─── Entries ───
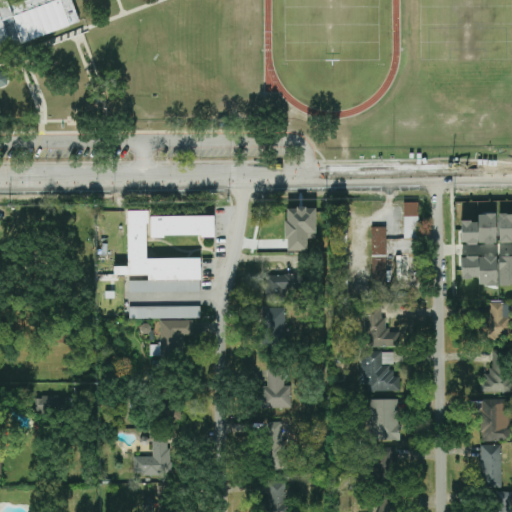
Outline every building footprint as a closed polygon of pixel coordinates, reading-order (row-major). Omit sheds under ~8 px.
[(0,0),(0,41),(5,40),(7,46),(18,43),(78,22),(70,0),(0,0)] [(418,203),(404,203),(404,238),(419,238),(418,203)] [(287,251),(307,251),(307,234),(316,233),(316,208),(286,208),(287,251)] [(201,292),(200,258),(147,259),(147,211),(127,211),(128,266),(114,267),(114,275),(148,275),(148,281),(129,281),(129,292),(201,292)] [(478,242),(478,215),(482,215),(482,213),(495,213),(496,244),(485,244),(485,243),(478,242)] [(497,214),(506,213),(506,215),(511,215),(511,242),(511,243),(498,243),(497,214)] [(214,216),(150,216),(151,237),(214,236),(214,216)] [(461,221),(471,220),(471,222),(476,222),(477,244),(465,244),(465,242),(460,242),(461,221)] [(387,281),(386,227),(371,227),(373,281),(387,281)] [(414,253),(415,240),(394,239),(394,253),(414,253)] [(460,257),(465,257),(465,255),(478,255),(478,277),(471,277),(471,279),(461,279),(460,257)] [(479,284),(479,257),(483,257),(483,255),(496,255),(497,286),(486,286),(486,285),(479,284)] [(498,256),(507,255),(507,257),(511,257),(511,285),(499,285),(498,256)] [(265,300),(285,300),(285,289),(303,289),(303,275),(265,275),(265,300)] [(511,303),(486,302),(485,338),(509,339),(511,303)] [(200,306),(130,307),(130,319),(200,318),(200,306)] [(399,347),(399,333),(387,333),(386,319),(382,319),(381,306),(364,307),(365,347),(399,347)] [(286,308),(263,308),(262,347),(285,347),(286,308)] [(194,321),(160,320),(160,354),(182,354),(182,335),(193,336),(194,321)] [(490,380),(481,380),(480,392),(511,393),(511,353),(511,350),(491,351),(490,380)] [(399,377),(393,377),(392,351),(361,352),(363,392),(400,391),(399,377)] [(291,387),(283,387),(283,368),(267,368),(267,388),(262,388),(261,408),(291,409),(291,387)] [(68,413),(67,396),(33,397),(33,413),(68,413)] [(398,399),(372,400),(373,441),(399,440),(398,399)] [(511,441),(510,399),(481,400),(481,442),(511,441)] [(167,421),(180,421),(180,408),(167,408),(167,421)] [(266,423),(267,470),(284,470),(283,422),(266,423)] [(134,457),(134,475),(170,475),(170,435),(152,435),(152,457),(134,457)] [(481,445),(481,487),(502,487),(501,445),(481,445)] [(375,448),(374,479),(394,480),(396,448),(375,448)] [(268,511),(286,511),(287,483),(269,482),(268,511)] [(169,487),(159,486),(158,502),(168,503),(169,487)] [(511,511),(511,492),(494,492),(493,511),(511,511)] [(392,511),(392,500),(378,500),(378,511),(392,511)]
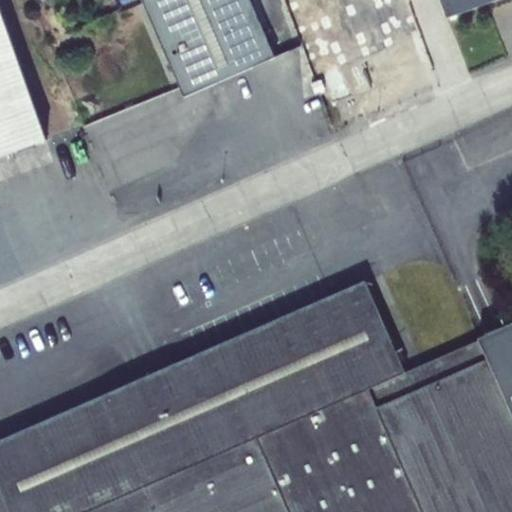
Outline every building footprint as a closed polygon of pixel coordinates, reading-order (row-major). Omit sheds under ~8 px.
[(0,0),(0,155),(47,139),(0,8),(0,0)] [(141,0),(185,97),(274,57),(249,0),(141,0)] [(325,0),(345,53),(403,32),(390,0),(325,0)] [(442,0),(448,15),(487,0),(442,0)] [(332,36),(316,42),(327,71),(342,66),(332,36)] [(321,80),(311,84),(315,93),(325,89),(321,80)] [(93,109),(91,119),(108,124),(111,114),(93,109)] [(511,511),(511,324),(405,373),(364,282),(70,410),(59,385),(0,410),(0,486),(11,511),(511,511)]
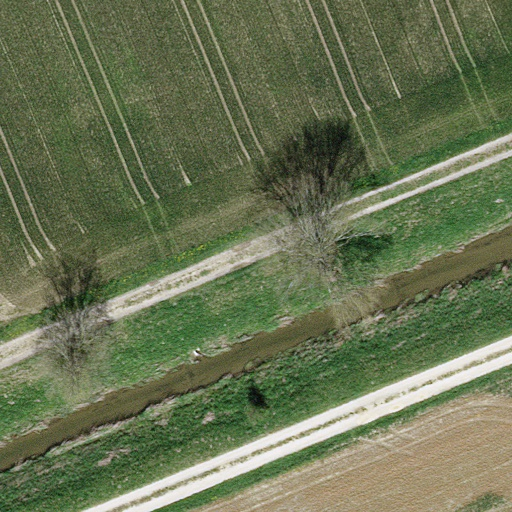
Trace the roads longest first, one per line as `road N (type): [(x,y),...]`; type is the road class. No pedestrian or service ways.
road 1 (track): [(0,350),(511,140)]
road 2 (track): [(511,352),(128,511)]
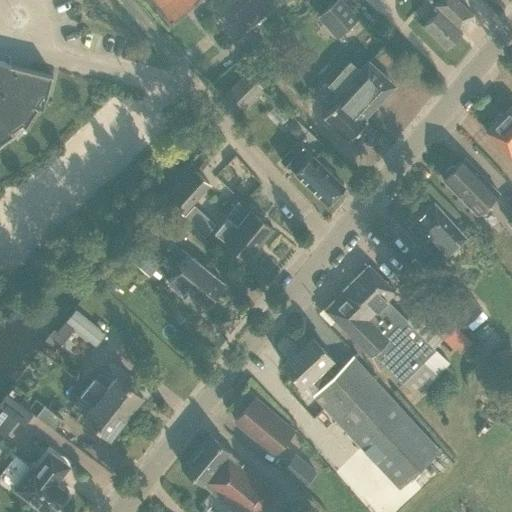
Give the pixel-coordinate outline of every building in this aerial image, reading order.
[(276,0),(249,0),(229,18),(242,33),(278,2),(276,0)] [(358,17),(343,0),(335,0),(317,16),(335,37),(358,17)] [(461,0),(428,0),(433,4),(418,20),(447,48),(478,15),(461,0)] [(327,85),(336,93),(364,117),(394,85),(368,60),(359,69),(349,61),(327,85)] [(0,142),(13,133),(11,129),(20,123),(25,127),(38,107),(34,104),(40,95),(46,97),(52,74),(9,64),(0,61),(0,142)] [(264,89),(246,71),(226,92),(243,109),(264,89)] [(366,119),(364,117),(336,93),(329,100),(333,104),(323,115),(348,139),(366,119)] [(511,104),(485,131),(511,157),(511,156),(511,104)] [(309,157),(304,152),(306,150),(298,141),(280,159),(289,167),(294,172),(326,203),(343,186),(311,155),(309,157)] [(500,190),(464,154),(440,177),(476,214),(500,190)] [(211,183),(194,168),(166,199),(182,214),(211,183)] [(467,236),(434,200),(406,225),(439,261),(467,236)] [(225,240),(224,241),(246,259),(272,228),(250,210),(237,225),(226,216),(214,231),(225,240)] [(203,306),(222,283),(190,256),(168,283),(183,295),(186,291),(203,306)] [(343,295),(326,311),(370,355),(373,353),(401,381),(402,380),(415,394),(448,362),(432,345),(441,335),(442,336),(455,324),(454,323),(426,295),(413,308),(415,311),(406,320),(386,299),(394,291),(368,264),(340,292),(343,295)] [(482,307),(451,274),(433,291),(463,324),(482,307)] [(64,321),(57,331),(66,338),(73,329),(64,321)] [(312,337),(283,364),(302,385),(303,384),(312,394),(333,374),(324,364),(331,357),(312,337)] [(333,374),(312,394),(388,476),(398,486),(438,449),(352,355),(333,374)] [(86,386),(126,416),(142,395),(115,375),(106,386),(93,376),(86,386)] [(126,416),(86,386),(79,395),(92,405),(83,417),(110,437),(126,416)] [(31,411),(7,393),(0,400),(0,423),(8,413),(11,413),(23,422),(31,411)] [(65,420),(71,408),(53,397),(46,409),(65,420)] [(256,397),(235,420),(267,447),(274,440),(280,445),(290,434),(294,430),(256,397)] [(235,461),(237,459),(209,435),(183,466),(211,489),(210,490),(235,511),(261,511),(278,493),(242,463),(240,465),(235,461)] [(0,476),(45,511),(52,511),(67,493),(54,484),(68,465),(49,451),(35,469),(15,453),(0,473),(0,476)] [(316,469),(295,451),(280,469),(301,487),(316,469)]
───
# Task to complete:
Write out all of the lines above, with every word, character and symbol kept as given, and leave the pictures out of the copy.

# Task response:
Outline every building footprint as a closed polygon of pixel coordinates, reading-order (row-major). Omit sheds under ~8 px.
[(0,0),(0,41),(5,40),(7,46),(18,43),(78,22),(70,0),(0,0)] [(418,203),(404,203),(404,238),(419,238),(418,203)] [(287,251),(307,251),(307,234),(316,233),(316,208),(286,208),(287,251)] [(201,292),(200,258),(147,259),(147,211),(127,211),(128,266),(114,267),(114,275),(148,275),(148,281),(129,281),(129,292),(201,292)] [(478,242),(478,215),(482,215),(482,213),(495,213),(496,244),(485,244),(485,243),(478,242)] [(497,214),(506,213),(506,215),(511,215),(511,242),(511,243),(498,243),(497,214)] [(214,216),(150,216),(151,237),(214,236),(214,216)] [(461,221),(471,220),(471,222),(476,222),(477,244),(465,244),(465,242),(460,242),(461,221)] [(387,281),(386,227),(371,227),(373,281),(387,281)] [(414,253),(415,240),(394,239),(394,253),(414,253)] [(460,257),(465,257),(465,255),(478,255),(478,277),(471,277),(471,279),(461,279),(460,257)] [(479,284),(479,257),(483,257),(483,255),(496,255),(497,286),(486,286),(486,285),(479,284)] [(498,256),(507,255),(507,257),(511,257),(511,285),(499,285),(498,256)] [(265,300),(285,300),(285,289),(303,289),(303,275),(265,275),(265,300)] [(511,303),(486,302),(485,338),(509,339),(511,303)] [(200,306),(130,307),(130,319),(200,318),(200,306)] [(399,347),(399,333),(387,333),(386,319),(382,319),(381,306),(364,307),(365,347),(399,347)] [(286,308),(263,308),(262,347),(285,347),(286,308)] [(194,321),(160,320),(160,354),(182,354),(182,335),(193,336),(194,321)] [(490,380),(481,380),(480,392),(511,393),(511,353),(511,350),(491,351),(490,380)] [(399,377),(393,377),(392,351),(361,352),(363,392),(400,391),(399,377)] [(291,387),(283,387),(283,368),(267,368),(267,388),(262,388),(261,408),(291,409),(291,387)] [(68,413),(67,396),(33,397),(33,413),(68,413)] [(398,399),(372,400),(373,441),(399,440),(398,399)] [(511,441),(510,399),(481,400),(481,442),(511,441)] [(167,421),(180,421),(180,408),(167,408),(167,421)] [(266,423),(267,470),(284,470),(283,422),(266,423)] [(134,457),(134,475),(170,475),(170,435),(152,435),(152,457),(134,457)] [(481,445),(481,487),(502,487),(501,445),(481,445)] [(375,448),(374,479),(394,480),(396,448),(375,448)] [(268,511),(286,511),(287,483),(269,482),(268,511)] [(169,487),(159,486),(158,502),(168,503),(169,487)] [(511,511),(511,492),(494,492),(493,511),(511,511)] [(392,511),(392,500),(378,500),(378,511),(392,511)]
Outline every building footprint as a closed polygon of pixel coordinates, reading-order (row-major). Omit sheds under ~8 px.
[(0,0),(0,155),(47,139),(0,8),(0,0)] [(141,0),(185,97),(274,57),(249,0),(141,0)] [(325,0),(345,53),(403,32),(390,0),(325,0)] [(442,0),(448,15),(487,0),(442,0)] [(332,36),(316,42),(327,71),(342,66),(332,36)] [(321,80),(311,84),(315,93),(325,89),(321,80)] [(93,109),(91,119),(108,124),(111,114),(93,109)] [(511,511),(511,324),(405,373),(364,282),(70,410),(59,385),(0,410),(0,486),(11,511),(511,511)]
Trace the roads longest first, one per line as `road N (type): [(x,y),...]`; type is the road class. No pedestrian or service ways.
road 1 (track): [(0,350),(511,140)]
road 2 (track): [(511,352),(128,511)]
Give the pixel-coordinate outline of every building in this aerial image, reading order.
[(276,0),(249,0),(229,18),(242,33),(278,2),(276,0)] [(358,17),(343,0),(335,0),(317,16),(335,37),(358,17)] [(461,0),(428,0),(433,4),(418,20),(447,48),(478,15),(461,0)] [(327,85),(336,93),(364,117),(394,85),(368,60),(359,69),(349,61),(327,85)] [(0,142),(13,133),(11,129),(20,123),(25,127),(38,107),(34,104),(40,95),(46,97),(52,74),(9,64),(0,61),(0,142)] [(264,89),(246,71),(226,92),(243,109),(264,89)] [(366,119),(364,117),(336,93),(329,100),(333,104),(323,115),(348,139),(366,119)] [(511,104),(485,131),(511,157),(511,156),(511,104)] [(309,157),(304,152),(306,150),(298,141),(280,159),(289,167),(294,172),(326,203),(343,186),(311,155),(309,157)] [(500,190),(464,154),(440,177),(476,214),(500,190)] [(211,183),(194,168),(166,199),(182,214),(211,183)] [(467,236),(434,200),(406,225),(439,261),(467,236)] [(225,240),(224,241),(246,259),(272,228),(250,210),(237,225),(226,216),(214,231),(225,240)] [(203,306),(222,283),(190,256),(168,283),(183,295),(186,291),(203,306)] [(343,295),(326,311),(370,355),(373,353),(401,381),(402,380),(415,394),(448,362),(432,345),(441,335),(442,336),(455,324),(454,323),(426,295),(413,308),(415,311),(406,320),(386,299),(394,291),(368,264),(340,292),(343,295)] [(482,307),(451,274),(433,291),(463,324),(482,307)] [(64,321),(57,331),(66,338),(73,329),(64,321)] [(312,337),(283,364),(302,385),(303,384),(312,394),(333,374),(324,364),(331,357),(312,337)] [(333,374),(312,394),(388,476),(398,486),(438,449),(352,355),(333,374)] [(86,386),(126,416),(142,395),(115,375),(106,386),(93,376),(86,386)] [(126,416),(86,386),(79,395),(92,405),(83,417),(110,437),(126,416)] [(31,411),(7,393),(0,400),(0,423),(8,413),(11,413),(23,422),(31,411)] [(65,420),(71,408),(53,397),(46,409),(65,420)] [(256,397),(235,420),(267,447),(274,440),(280,445),(290,434),(294,430),(256,397)] [(235,461),(237,459),(209,435),(183,466),(211,489),(210,490),(235,511),(261,511),(278,493),(242,463),(240,465),(235,461)] [(0,476),(45,511),(52,511),(67,493),(54,484),(68,465),(49,451),(35,469),(15,453),(0,473),(0,476)] [(316,469),(295,451),(280,469),(301,487),(316,469)]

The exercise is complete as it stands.